# Assignment
The data that follows is to be copied exactly, with each image removed.

Data shown: Begin

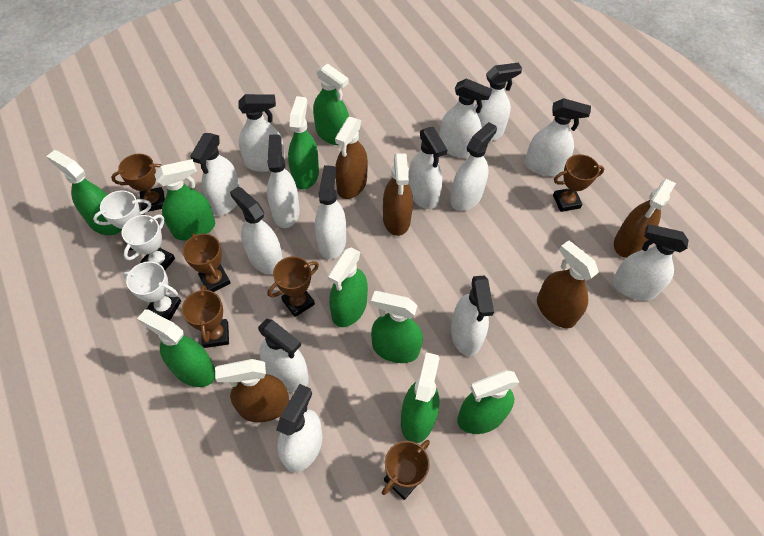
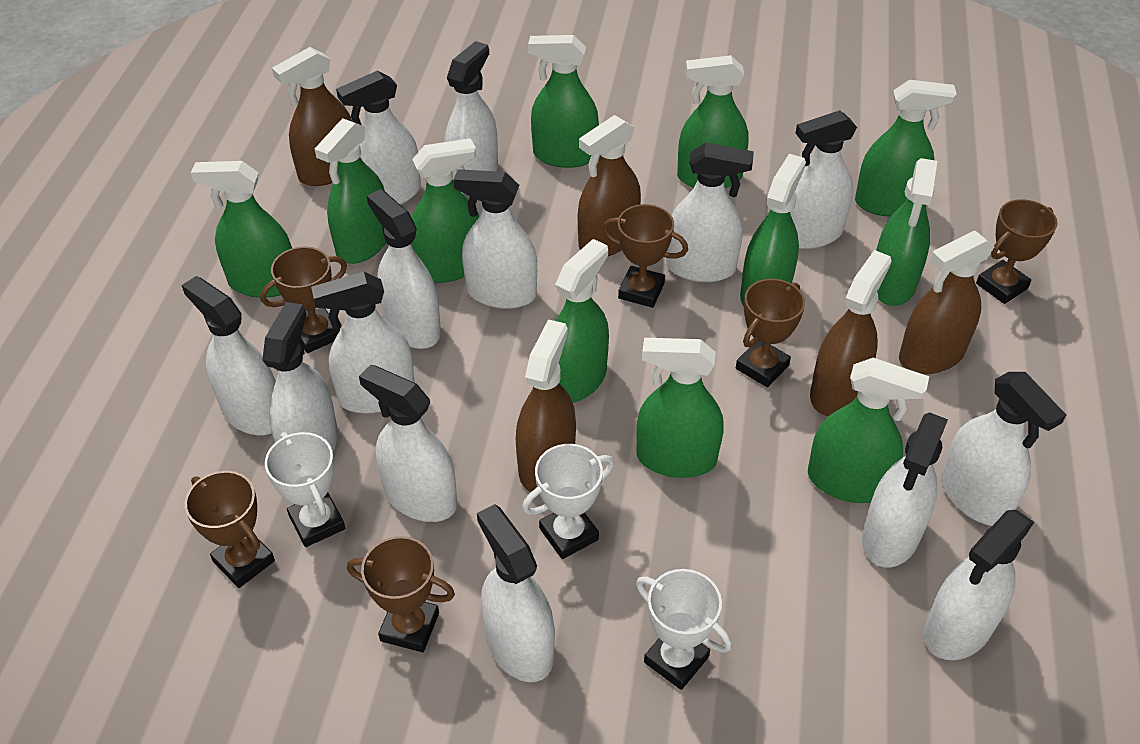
green spray bottle: [46,150,122,235] [137,309,215,387] [154,159,215,241] [288,96,319,190] [313,63,349,145] [328,248,368,327] [371,291,423,363] [401,352,440,443] [457,370,520,434] = 9 -> [191,161,292,298] [315,119,386,264] [411,138,479,283] [528,35,599,168] [555,239,609,403] [637,338,724,478] [677,55,749,188] [740,154,806,306] [808,358,929,503] [855,80,957,217] [876,158,937,306] = 11

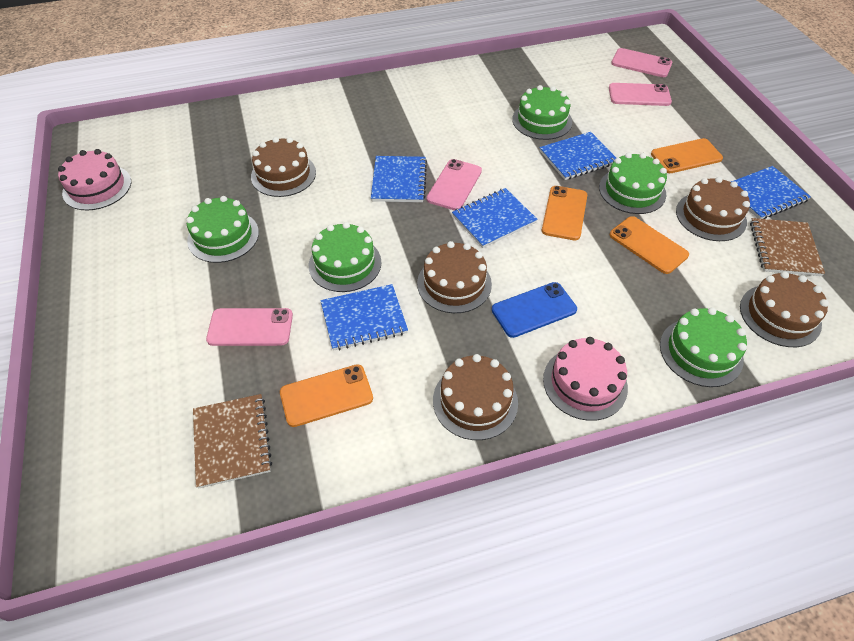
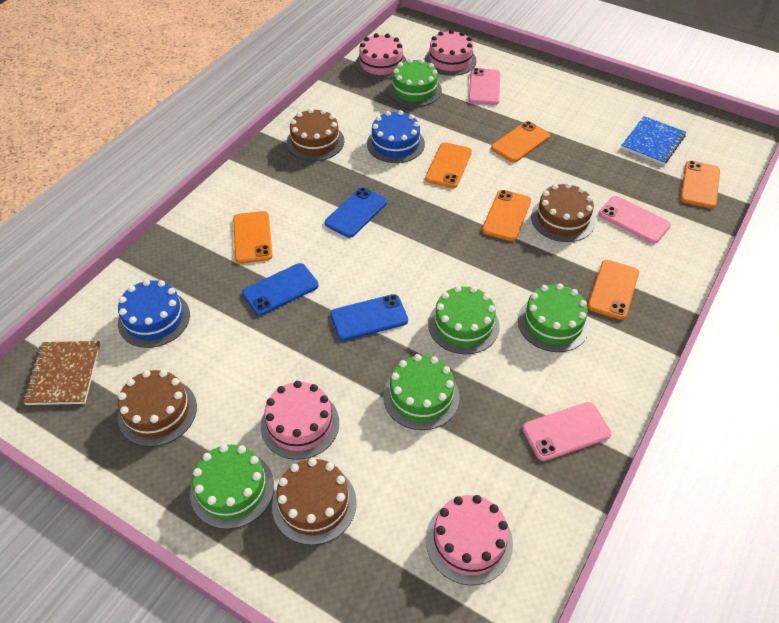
blue cake: none = 0 -> [118,279,190,348] [367,110,425,163] = 2
blue notebook: [320,284,408,351] [371,156,427,202] [452,188,538,248] [539,132,616,180] [731,166,811,219] = 5 -> [621,116,686,165] = 1
blue phone: [492,282,577,338] = 1 -> [242,263,319,316] [325,187,387,238] [330,294,408,341] = 3
brown cake: [251,137,316,197] [417,241,492,313] [433,354,518,440] [676,177,750,241] [740,271,829,347] = 5 -> [118,370,197,447] [272,458,357,545] [287,108,344,161] [531,183,595,242] = 4
brown notebook: [193,394,272,488] [750,218,825,276] = 2 -> [23,341,101,405] = 1
orange phone: [280,364,373,427] [542,186,587,240] [610,216,689,274] [651,138,723,173] = 4 -> [233,211,273,264] [425,142,472,188] [482,190,531,241] [491,121,550,162] [588,260,639,320] [680,161,720,209] = 6
pink cake: [58,149,131,210] [543,337,628,421] = 2 -> [261,381,339,460] [355,33,407,80] [425,29,477,76] [426,495,513,585] = 4
pink phone: [206,308,293,346] [427,159,482,210] [609,83,672,106] [611,48,672,77] = 4 -> [469,68,500,105] [522,402,611,461] [598,196,671,244] = 3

Data shown: End

# Response
green spray bottle: [46,150,122,235] [137,309,215,387] [154,159,215,241] [288,96,319,190] [313,63,349,145] [328,248,368,327] [371,291,423,363] [401,352,440,443] [457,370,520,434] = 9 -> [191,161,292,298] [315,119,386,264] [411,138,479,283] [528,35,599,168] [555,239,609,403] [637,338,724,478] [677,55,749,188] [740,154,806,306] [808,358,929,503] [855,80,957,217] [876,158,937,306] = 11

blue cake: none = 0 -> [118,279,190,348] [367,110,425,163] = 2
blue notebook: [320,284,408,351] [371,156,427,202] [452,188,538,248] [539,132,616,180] [731,166,811,219] = 5 -> [621,116,686,165] = 1
blue phone: [492,282,577,338] = 1 -> [242,263,319,316] [325,187,387,238] [330,294,408,341] = 3
brown cake: [251,137,316,197] [417,241,492,313] [433,354,518,440] [676,177,750,241] [740,271,829,347] = 5 -> [118,370,197,447] [272,458,357,545] [287,108,344,161] [531,183,595,242] = 4
brown notebook: [193,394,272,488] [750,218,825,276] = 2 -> [23,341,101,405] = 1
orange phone: [280,364,373,427] [542,186,587,240] [610,216,689,274] [651,138,723,173] = 4 -> [233,211,273,264] [425,142,472,188] [482,190,531,241] [491,121,550,162] [588,260,639,320] [680,161,720,209] = 6
pink cake: [58,149,131,210] [543,337,628,421] = 2 -> [261,381,339,460] [355,33,407,80] [425,29,477,76] [426,495,513,585] = 4
pink phone: [206,308,293,346] [427,159,482,210] [609,83,672,106] [611,48,672,77] = 4 -> [469,68,500,105] [522,402,611,461] [598,196,671,244] = 3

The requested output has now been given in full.